[Opening TASK INPUTS section]
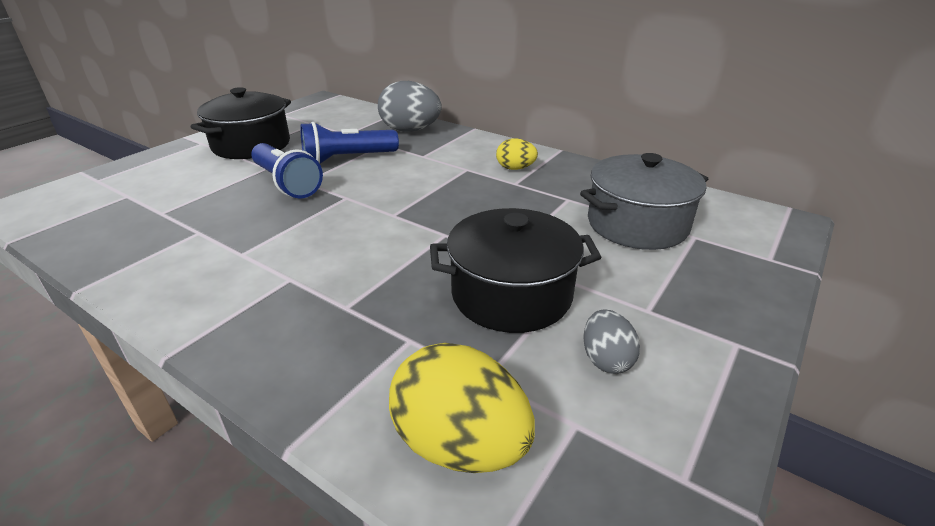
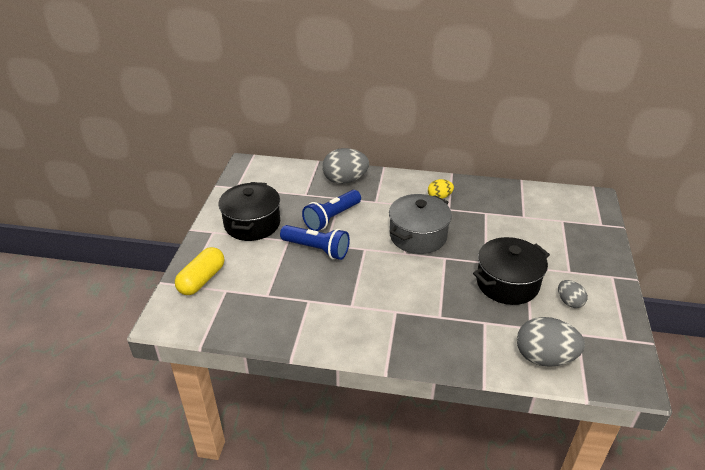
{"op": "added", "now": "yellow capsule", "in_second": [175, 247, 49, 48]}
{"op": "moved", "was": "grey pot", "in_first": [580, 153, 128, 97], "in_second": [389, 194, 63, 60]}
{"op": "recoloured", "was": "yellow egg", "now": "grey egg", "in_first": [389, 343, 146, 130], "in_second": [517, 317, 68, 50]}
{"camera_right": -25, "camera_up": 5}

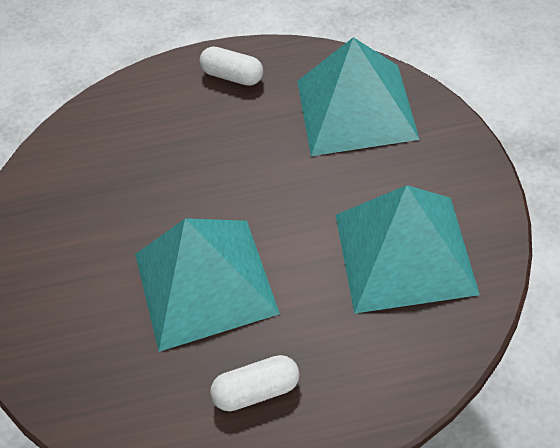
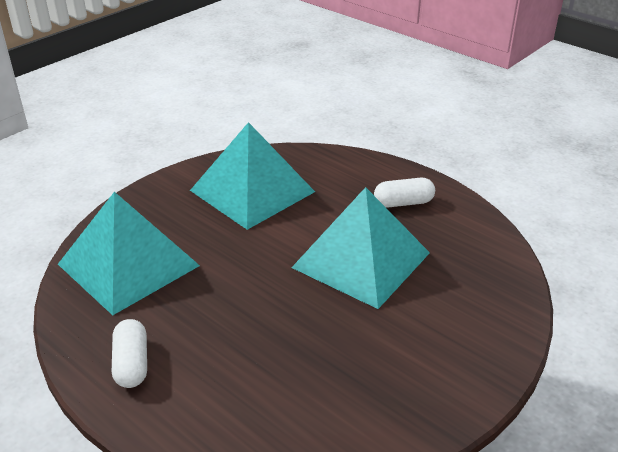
{"op": "turned", "was": "white capsule", "in_first": [210, 355, 90, 56], "in_second": [374, 178, 61, 30], "clockwise": -45}
{"camera_right": -135, "camera_up": -15}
[Closing TASK INPUTS section]
PROBLEM STATEMENT → Excluding all images, transcribe the material word for word.

RESULT FOR THIS TASK →
{"op": "added", "now": "yellow capsule", "in_second": [175, 247, 49, 48]}
{"op": "moved", "was": "grey pot", "in_first": [580, 153, 128, 97], "in_second": [389, 194, 63, 60]}
{"op": "recoloured", "was": "yellow egg", "now": "grey egg", "in_first": [389, 343, 146, 130], "in_second": [517, 317, 68, 50]}
{"camera_right": -25, "camera_up": 5}

{"op": "turned", "was": "white capsule", "in_first": [210, 355, 90, 56], "in_second": [374, 178, 61, 30], "clockwise": -45}
{"camera_right": -135, "camera_up": -15}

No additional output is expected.